▸ PROBLEM TO SOLVE
The line containing "- recoloured: bottle/pink" marks where copying starts, so set down that line and each one after it exactly, through the end of the records.

▸ SOURCE MATERIAL
-*-

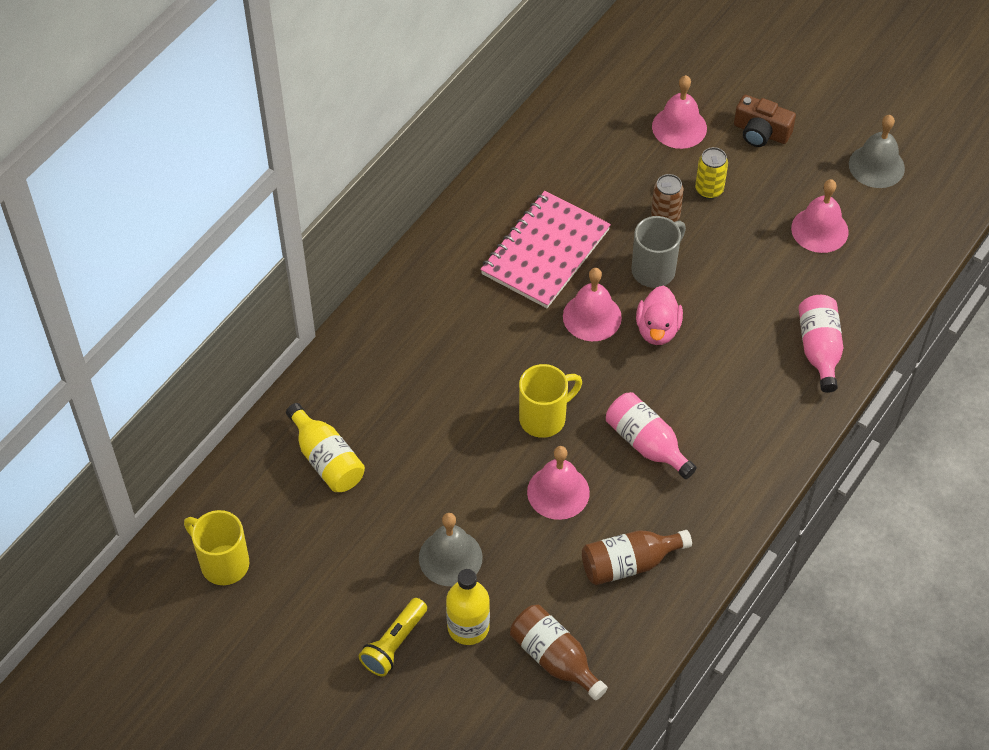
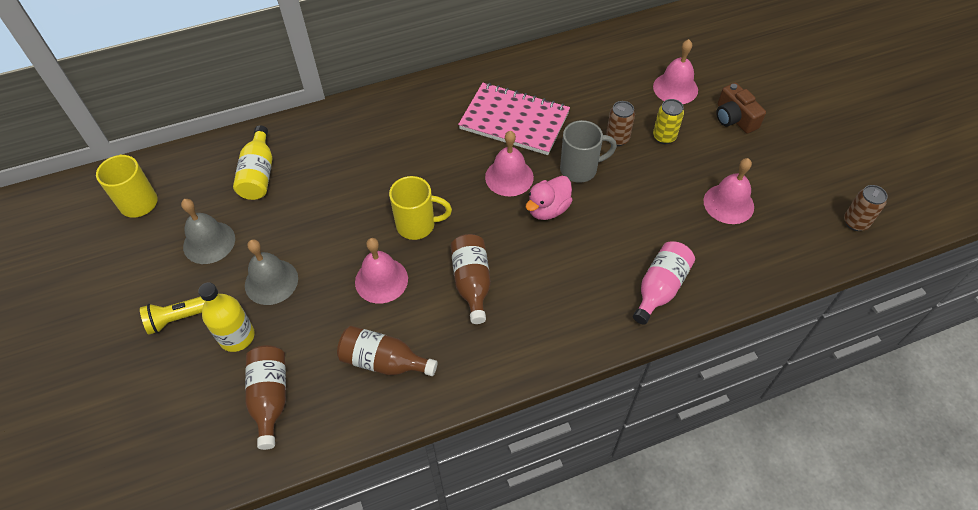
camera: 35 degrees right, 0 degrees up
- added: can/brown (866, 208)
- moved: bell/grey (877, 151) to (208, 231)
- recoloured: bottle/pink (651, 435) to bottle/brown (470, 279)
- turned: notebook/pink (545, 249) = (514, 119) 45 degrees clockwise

-*-

▸ SOLUTION
- recoloured: bottle/pink (651, 435) to bottle/brown (470, 279)
- turned: notebook/pink (545, 249) = (514, 119) 45 degrees clockwise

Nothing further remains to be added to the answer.